> _About this exercise_: Starting with the line that holds "RFID2 pin MOSI: GP19 -> GP16", repeat each line through the last one below, exactly. Pictures stay out.

> _Stored entries_:
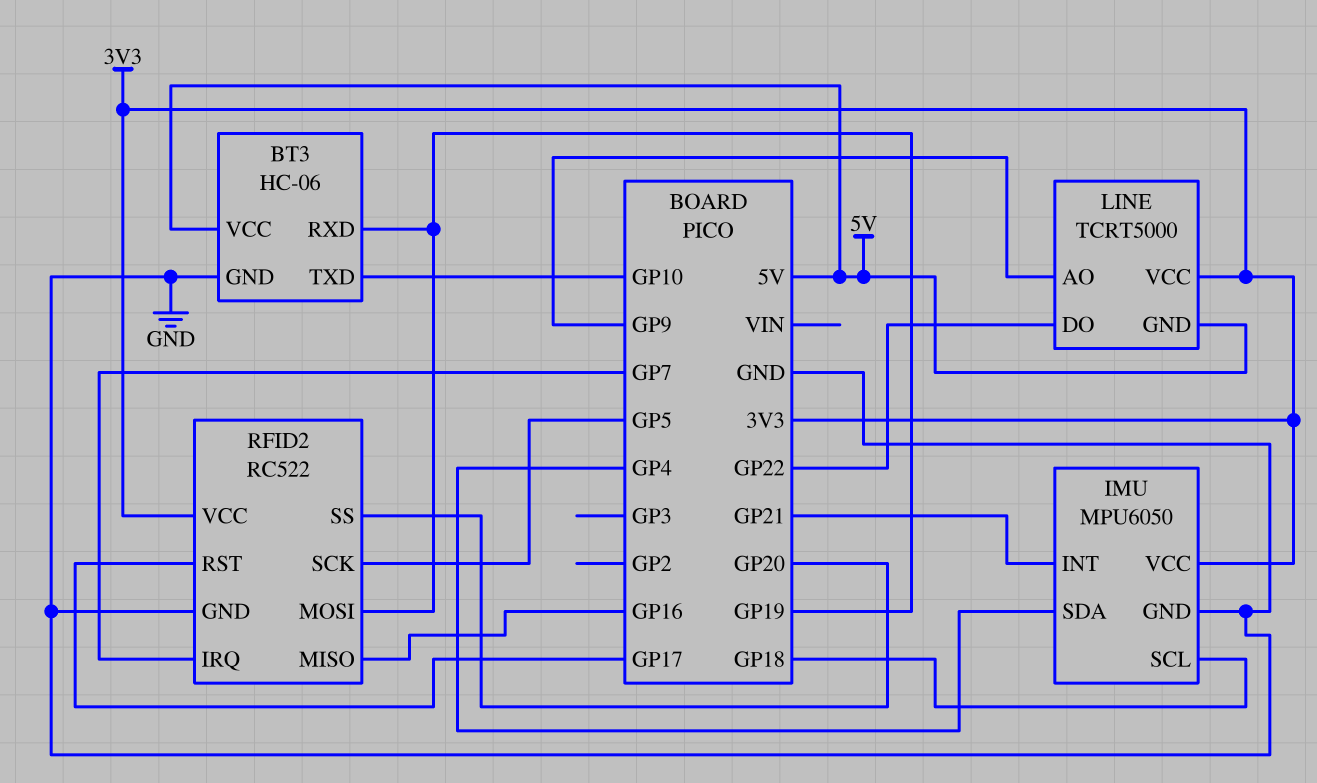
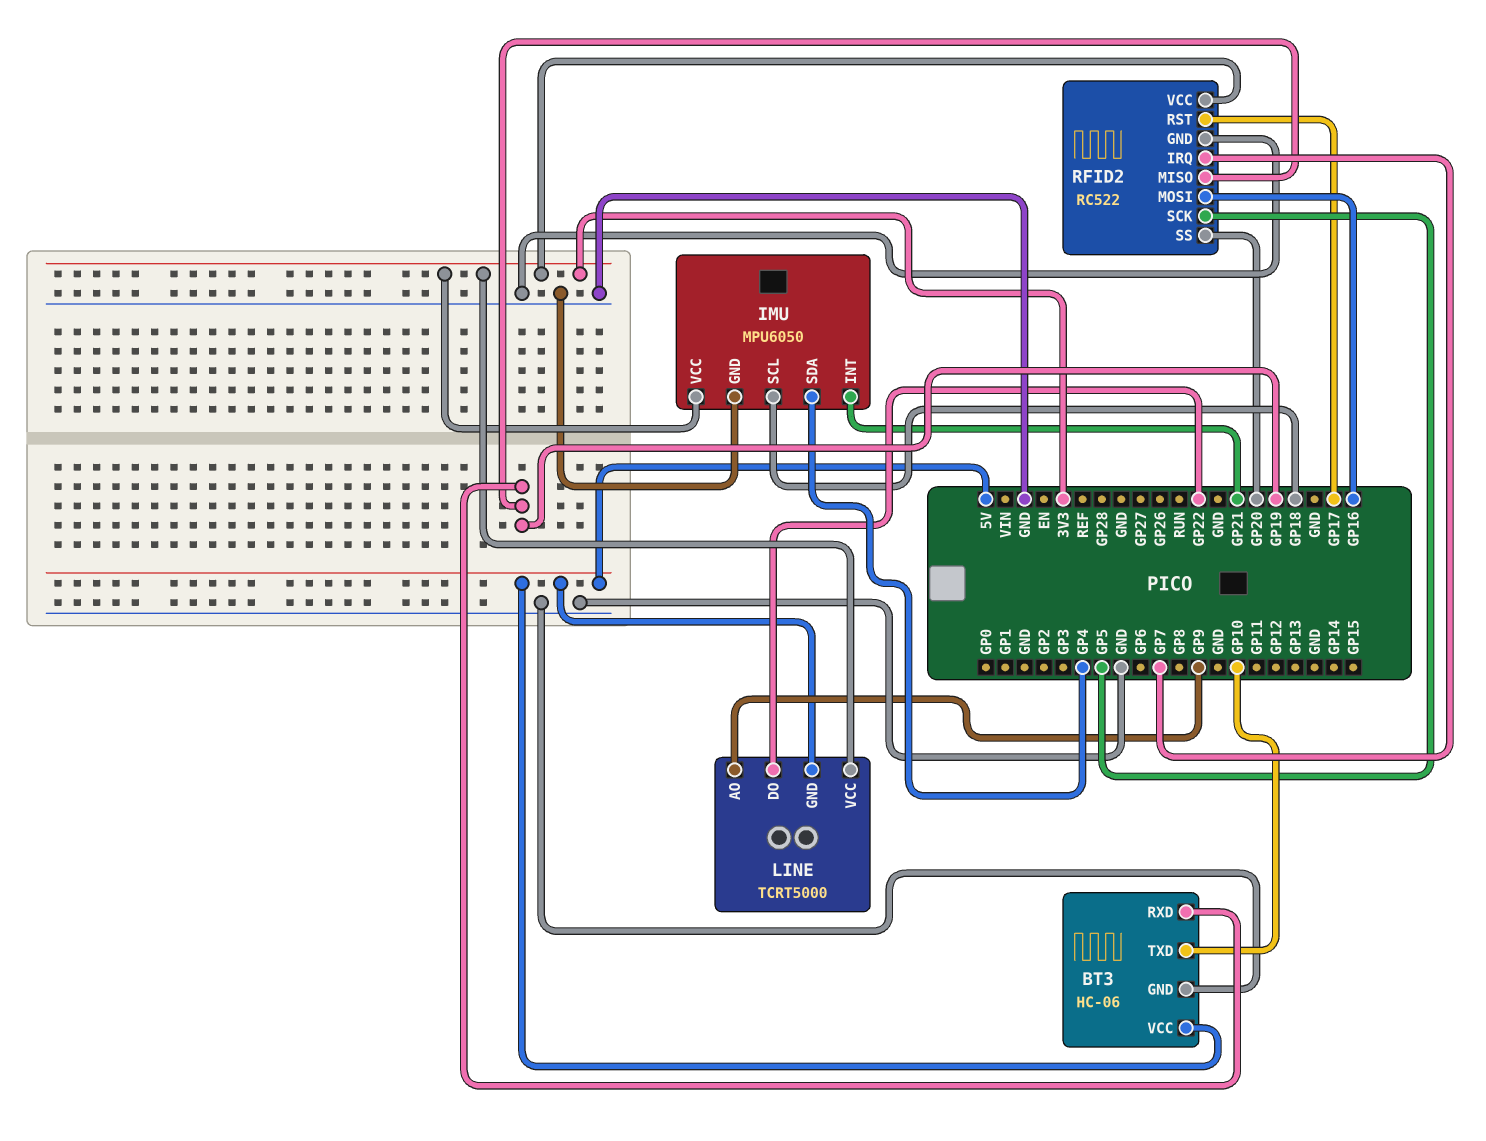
RFID2 pin MISO: GP16 -> GP19
RFID2 pin MOSI: GP19 -> GP16

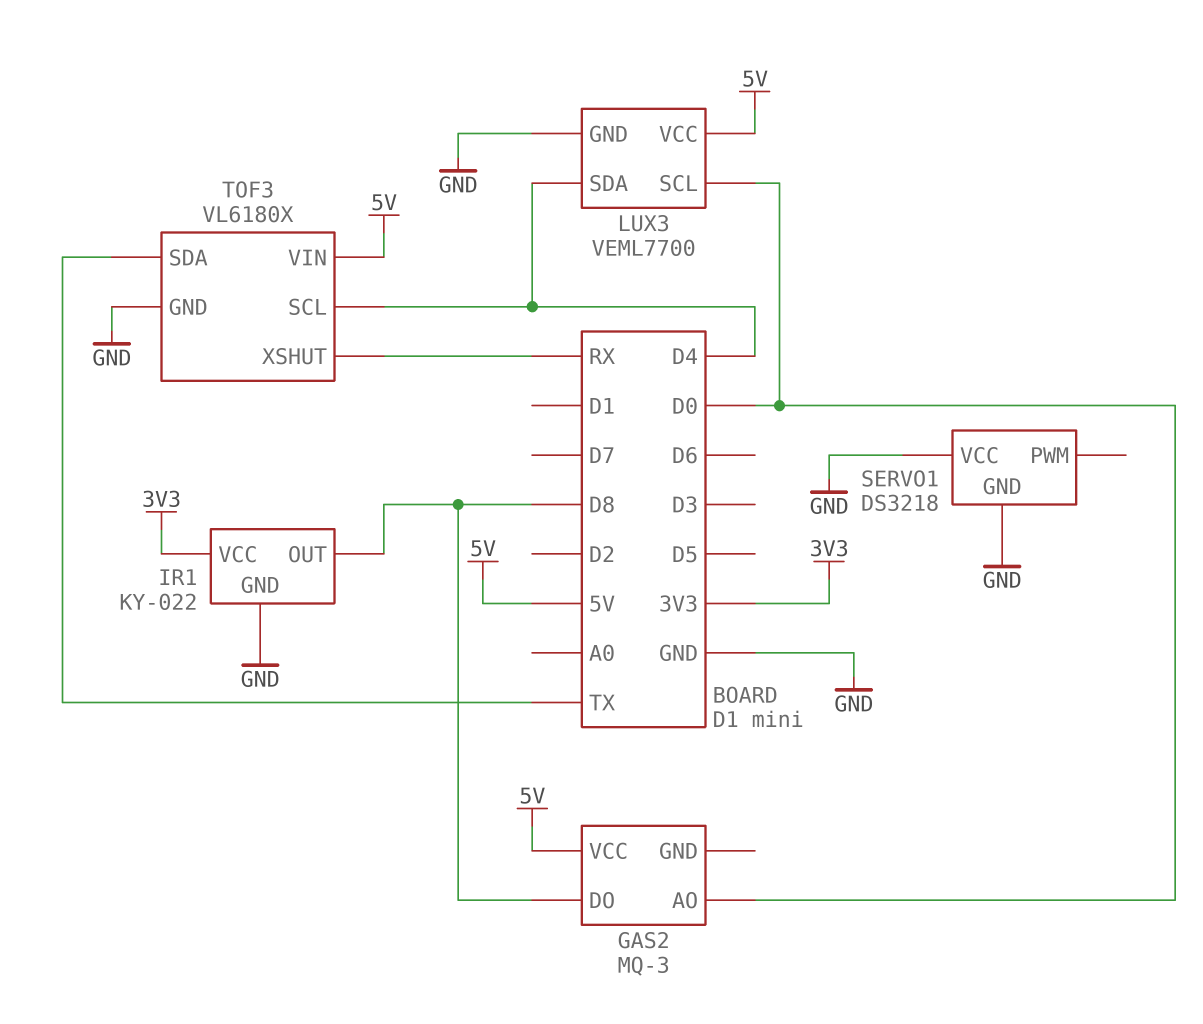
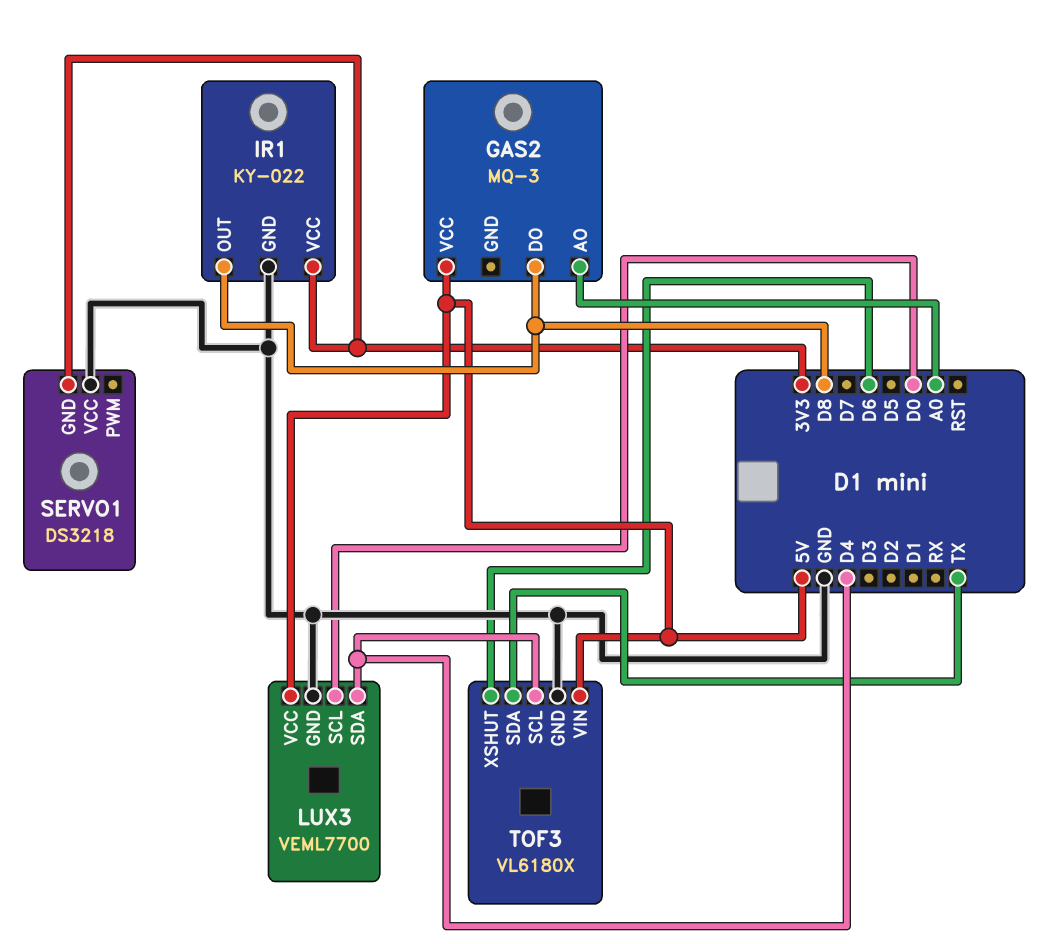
GAS2 pin AO: D0 -> A0
SERVO1 pin GND: GND -> 3V3
TOF3 pin XSHUT: RX -> D6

> _Solution for this exercise_:
RFID2 pin MOSI: GP19 -> GP16

GAS2 pin AO: D0 -> A0
SERVO1 pin GND: GND -> 3V3
TOF3 pin XSHUT: RX -> D6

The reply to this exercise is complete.